Find the line containing "(419, 57) = (612, 112): none -> white ball" in the entries below. Restate it and each line after it, word for word, up to and including the line containing "(441, 122) = (568, 194): turquoise".

### LISTED RECORDS
= = = =
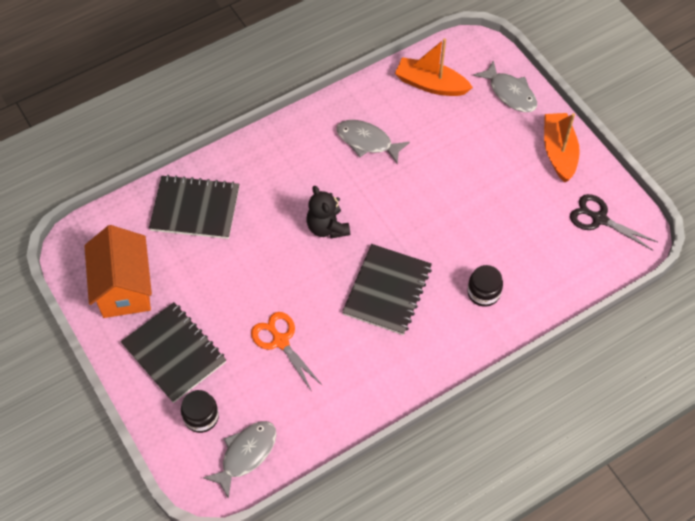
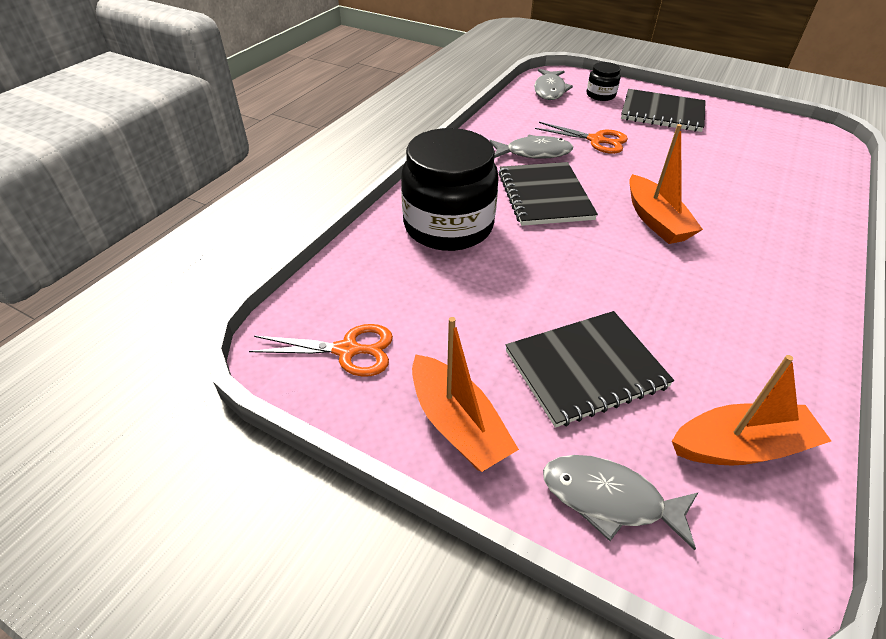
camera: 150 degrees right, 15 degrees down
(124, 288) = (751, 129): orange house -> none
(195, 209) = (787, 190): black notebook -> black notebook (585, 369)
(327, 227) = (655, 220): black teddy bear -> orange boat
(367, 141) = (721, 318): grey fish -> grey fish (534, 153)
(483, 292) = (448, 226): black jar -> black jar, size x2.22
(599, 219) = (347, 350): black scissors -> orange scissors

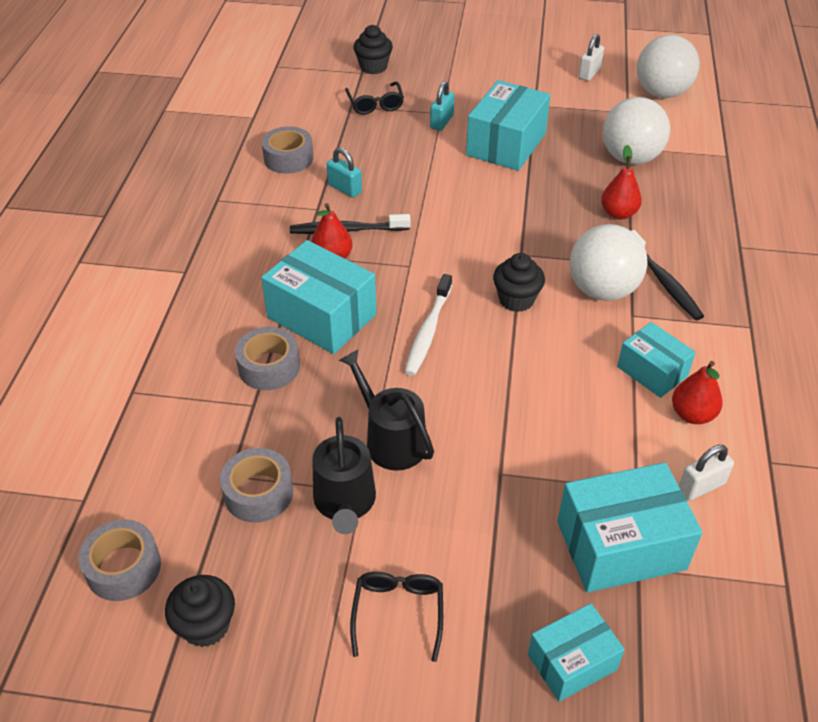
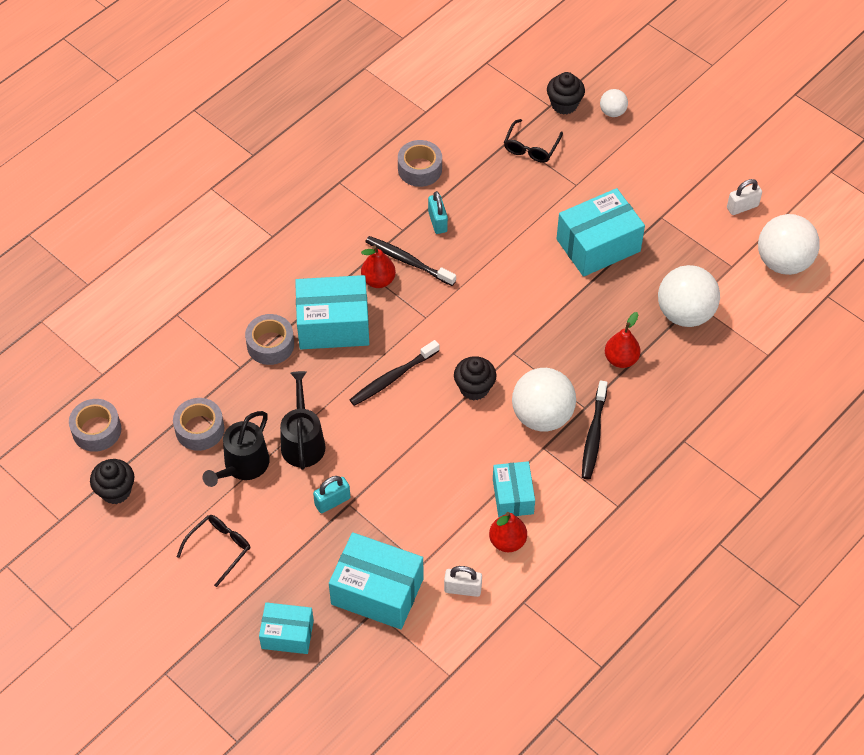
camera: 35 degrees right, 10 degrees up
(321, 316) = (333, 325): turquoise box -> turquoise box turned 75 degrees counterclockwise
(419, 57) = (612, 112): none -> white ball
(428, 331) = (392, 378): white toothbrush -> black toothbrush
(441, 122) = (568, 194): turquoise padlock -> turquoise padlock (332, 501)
= = = =
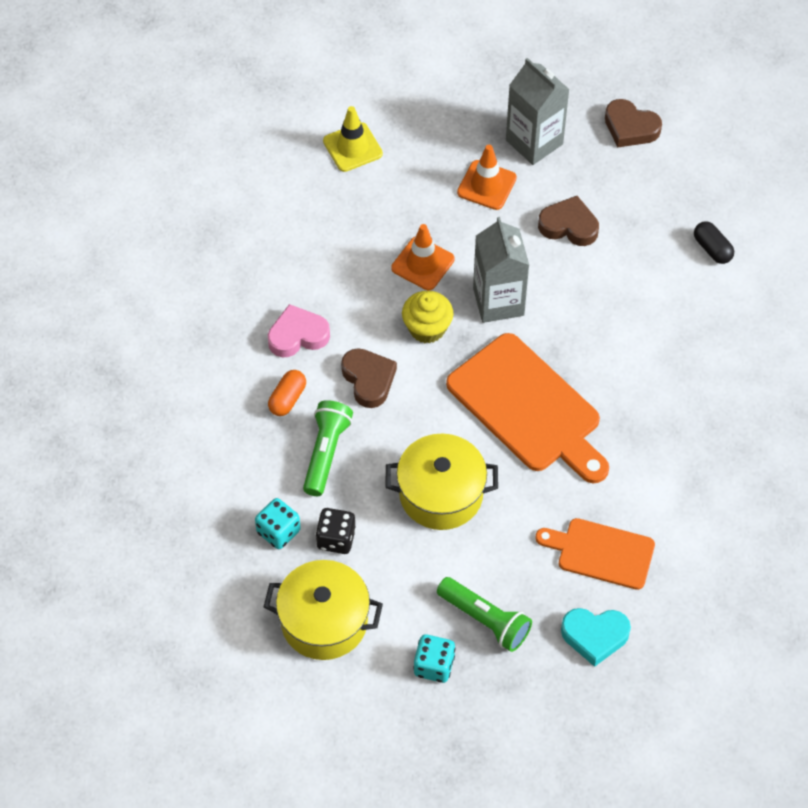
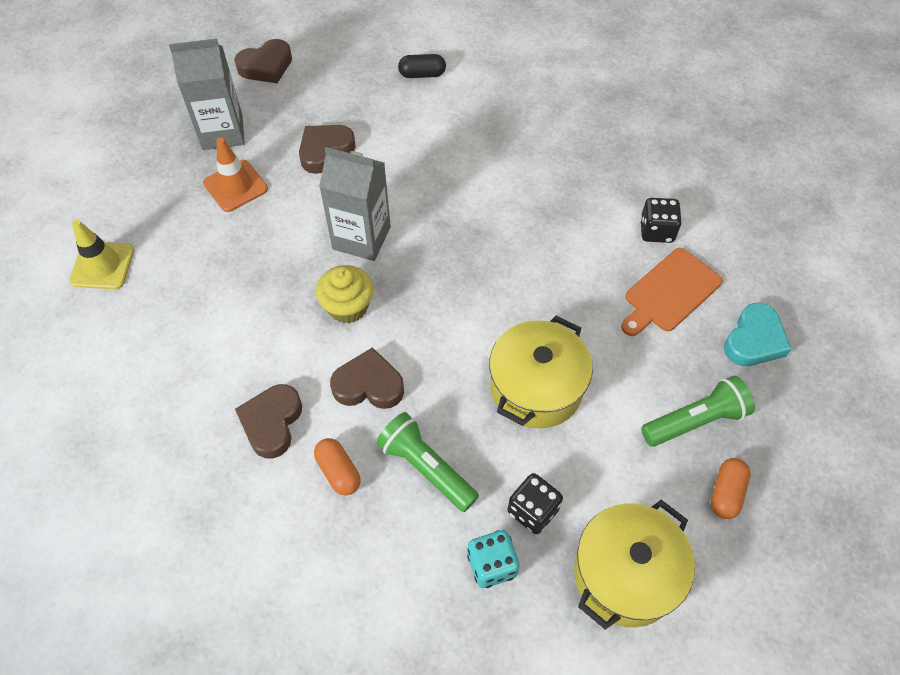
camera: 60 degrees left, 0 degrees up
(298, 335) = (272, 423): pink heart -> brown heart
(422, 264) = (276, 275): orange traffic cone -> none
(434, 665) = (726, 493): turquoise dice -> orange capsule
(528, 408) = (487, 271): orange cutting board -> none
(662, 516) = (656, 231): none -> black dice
= = = =
### WRITTEN ANSWER
(419, 57) = (612, 112): none -> white ball
(428, 331) = (392, 378): white toothbrush -> black toothbrush
(441, 122) = (568, 194): turquoise padlock -> turquoise padlock (332, 501)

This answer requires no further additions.